▶ Data for this exercise
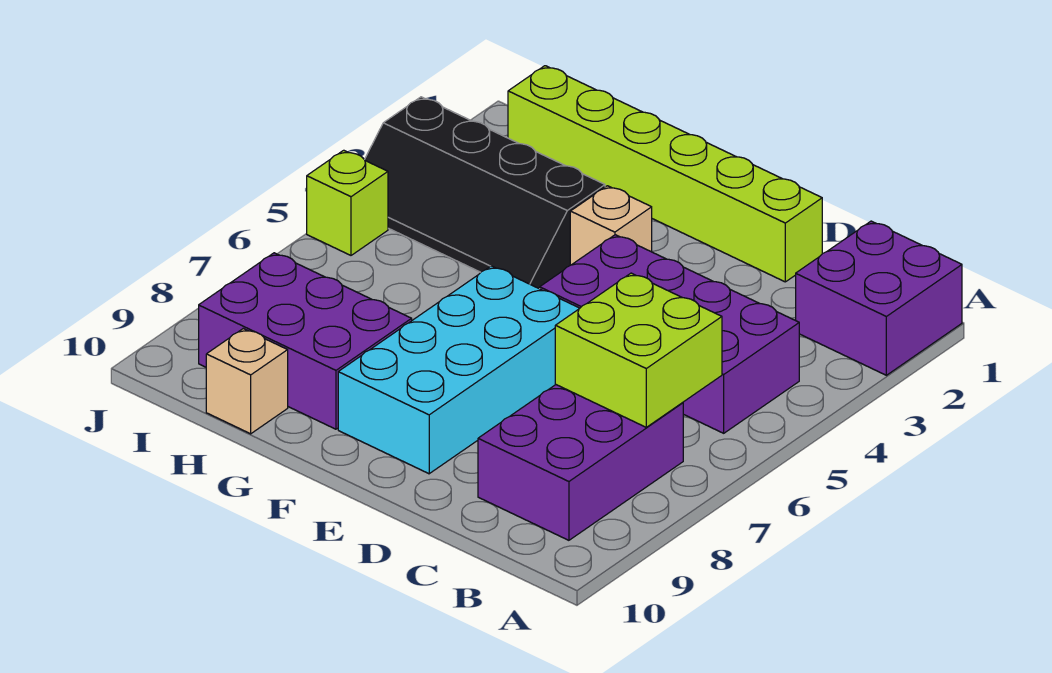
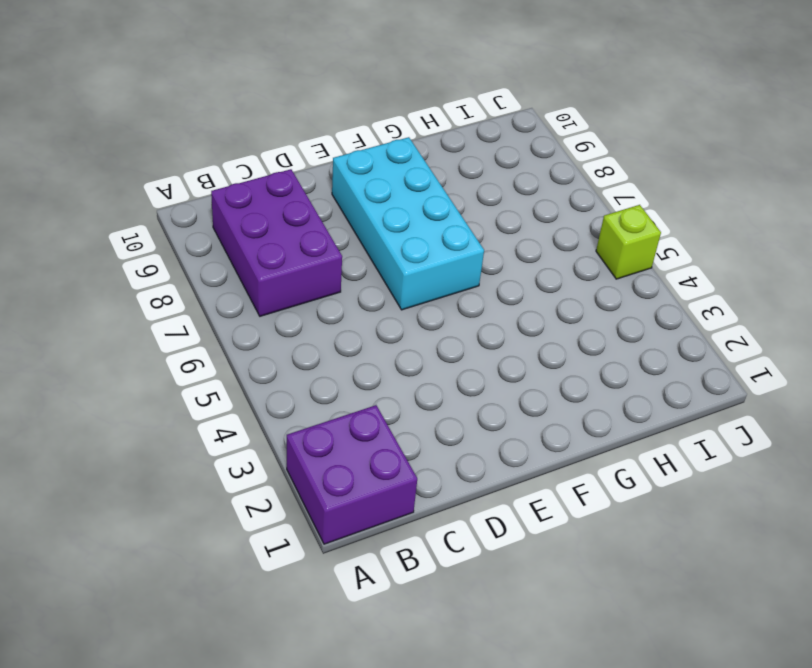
none -> purple brick B4:E5 level 1
none -> lime brick D1:I1 level 1

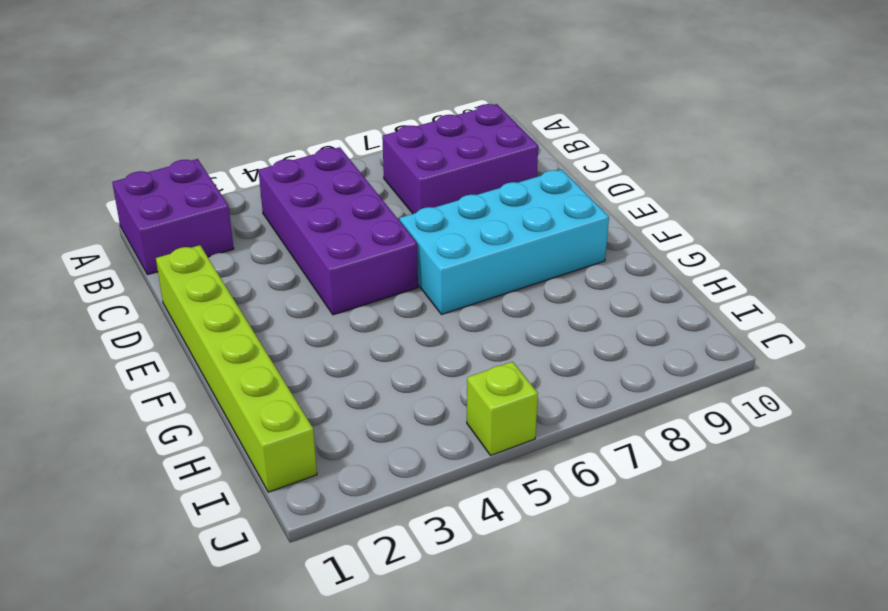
none -> tan brick F3 level 1
none -> black slope G3:J4 level 1 top 3

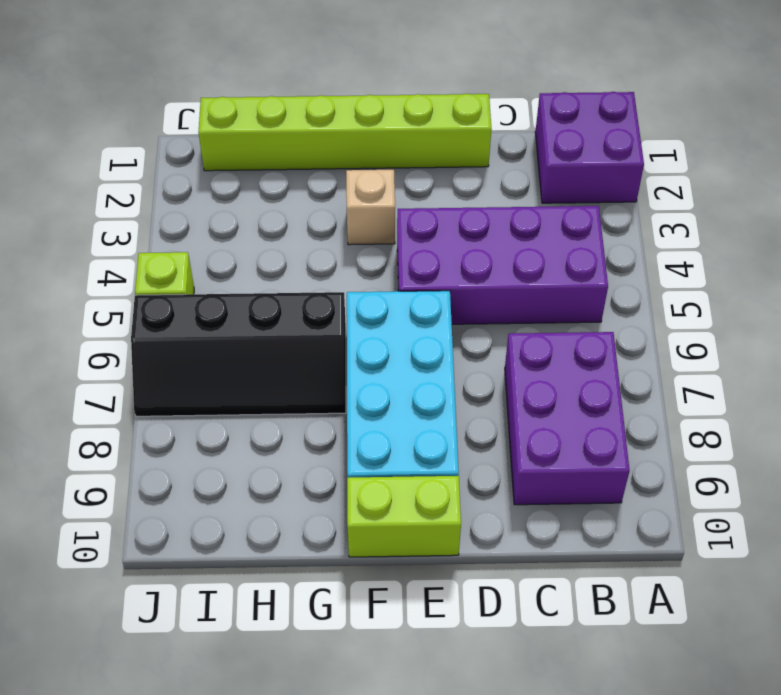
lime brick E10:F10 level 1 -> none
black slope G6:J7 level 1 top 6 -> black slope G3:J4 level 1 top 3
none -> purple brick G8:I9 level 1
none -> tan brick H10 level 1

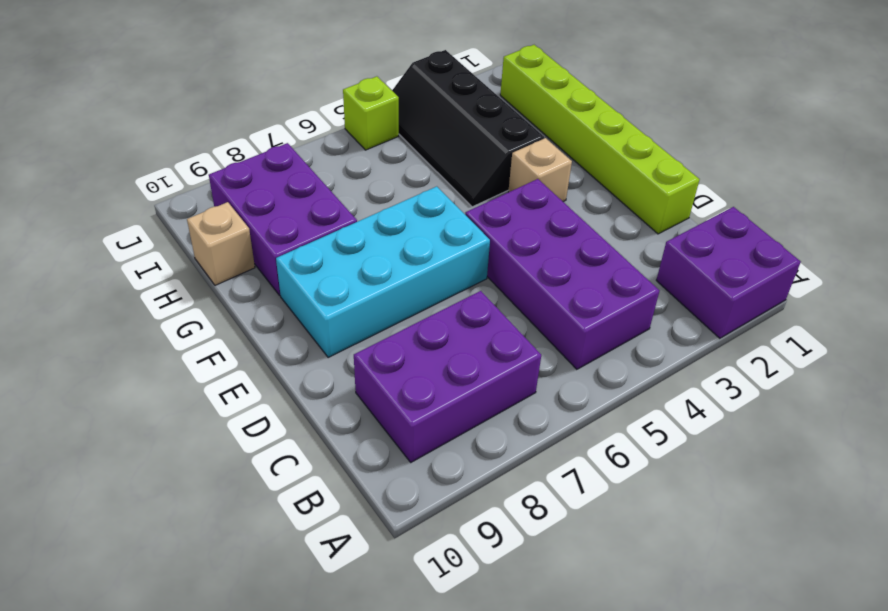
none -> lime brick B6:C7 level 2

▶ What the task asks
Within the records above, count the lines that contain "black" and give the number with nothing added.

▶ Task response
2